> Problem to work on
Your task is to reproduce, exactly and only, the lines running from the line containing "C2: 1.5uF (+3V3, GND)" to the end of the data below, both included.

*** Data for analysis ***

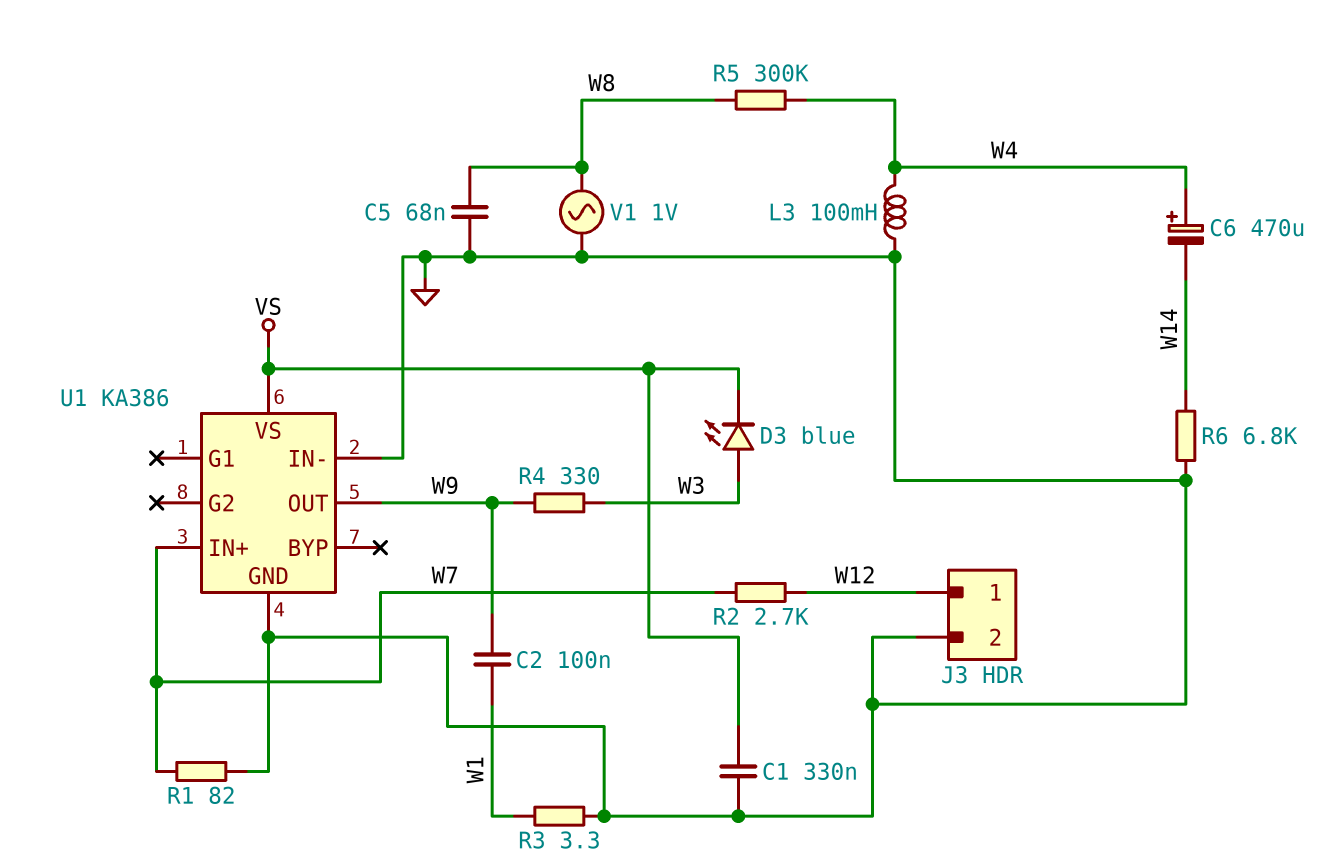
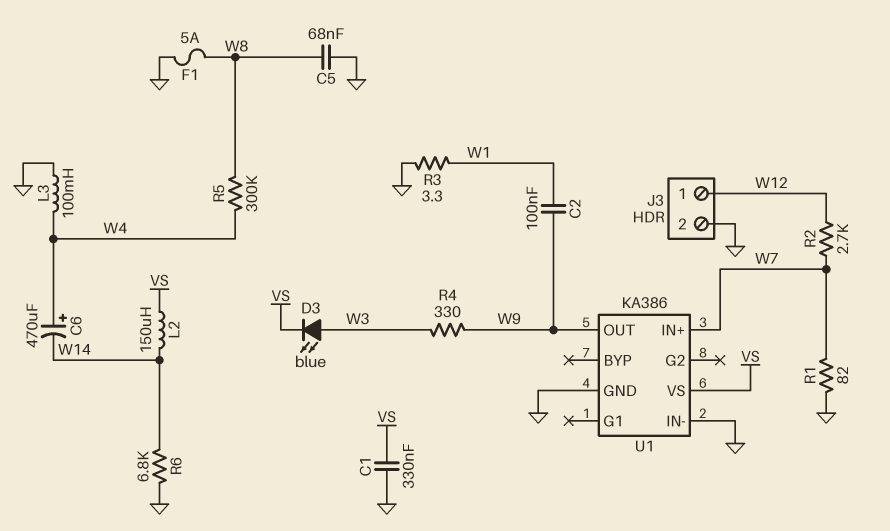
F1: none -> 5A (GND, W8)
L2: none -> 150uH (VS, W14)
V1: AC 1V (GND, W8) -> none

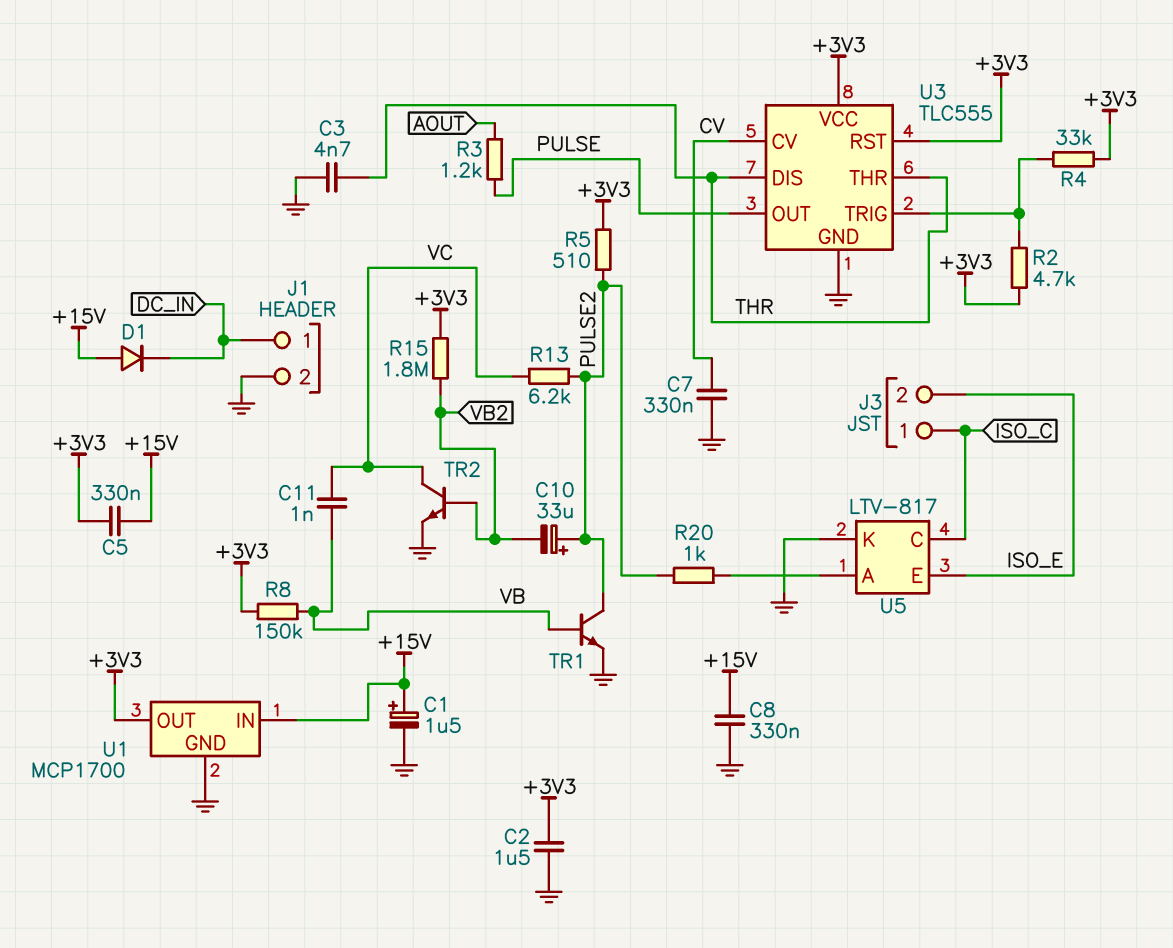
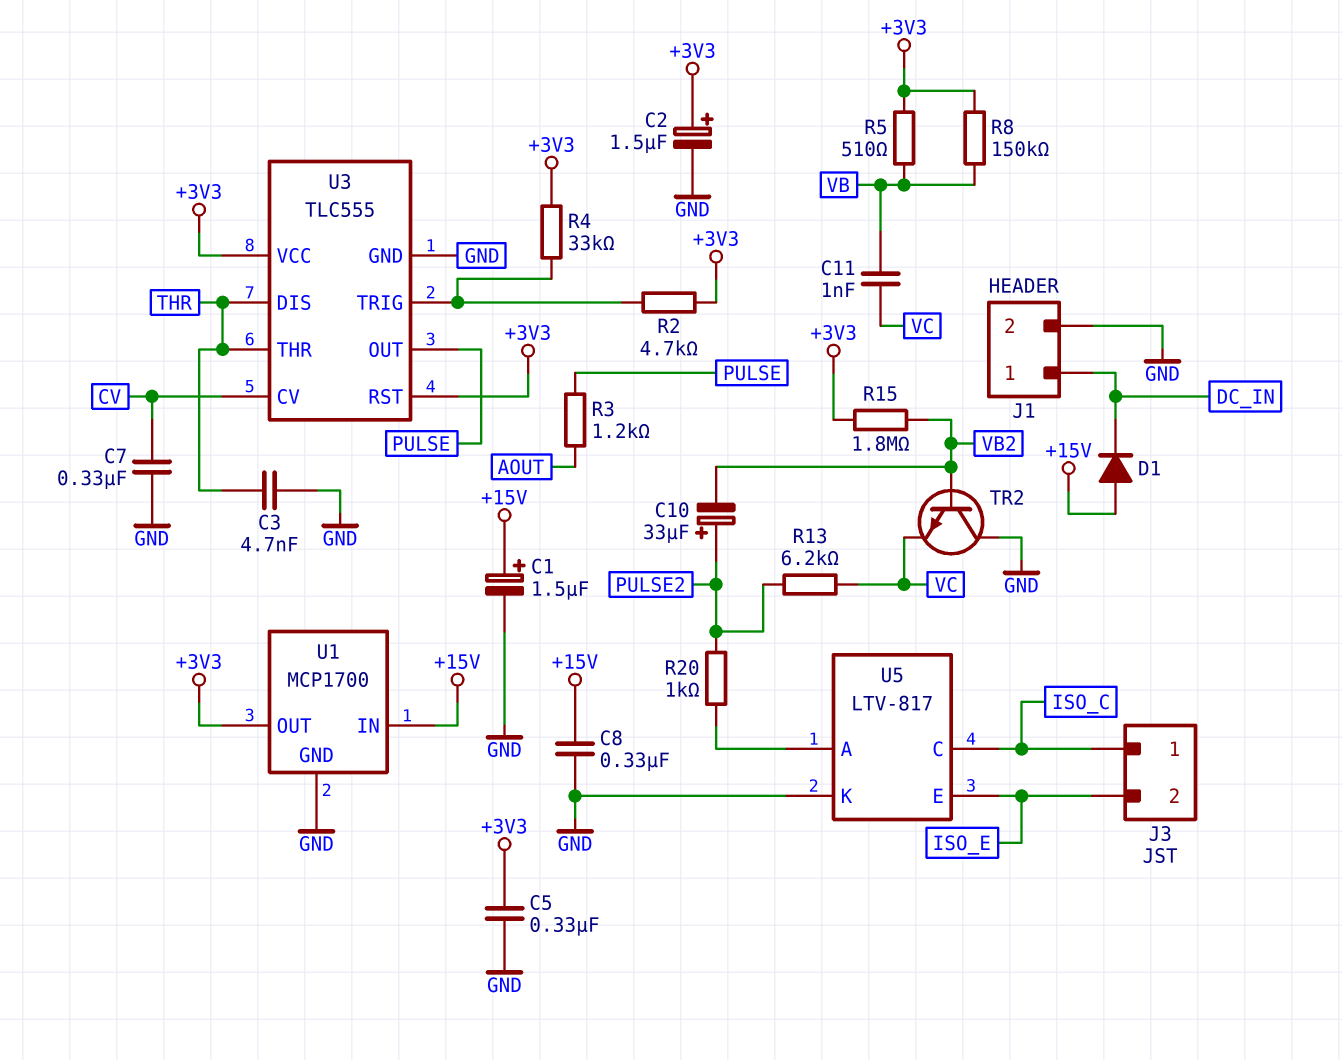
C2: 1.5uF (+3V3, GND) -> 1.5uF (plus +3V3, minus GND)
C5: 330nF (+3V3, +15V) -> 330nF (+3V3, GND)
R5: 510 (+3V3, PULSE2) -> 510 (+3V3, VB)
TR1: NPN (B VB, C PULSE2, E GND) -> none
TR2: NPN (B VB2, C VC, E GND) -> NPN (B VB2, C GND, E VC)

***

> Response to the task
C2: 1.5uF (+3V3, GND) -> 1.5uF (plus +3V3, minus GND)
C5: 330nF (+3V3, +15V) -> 330nF (+3V3, GND)
R5: 510 (+3V3, PULSE2) -> 510 (+3V3, VB)
TR1: NPN (B VB, C PULSE2, E GND) -> none
TR2: NPN (B VB2, C VC, E GND) -> NPN (B VB2, C GND, E VC)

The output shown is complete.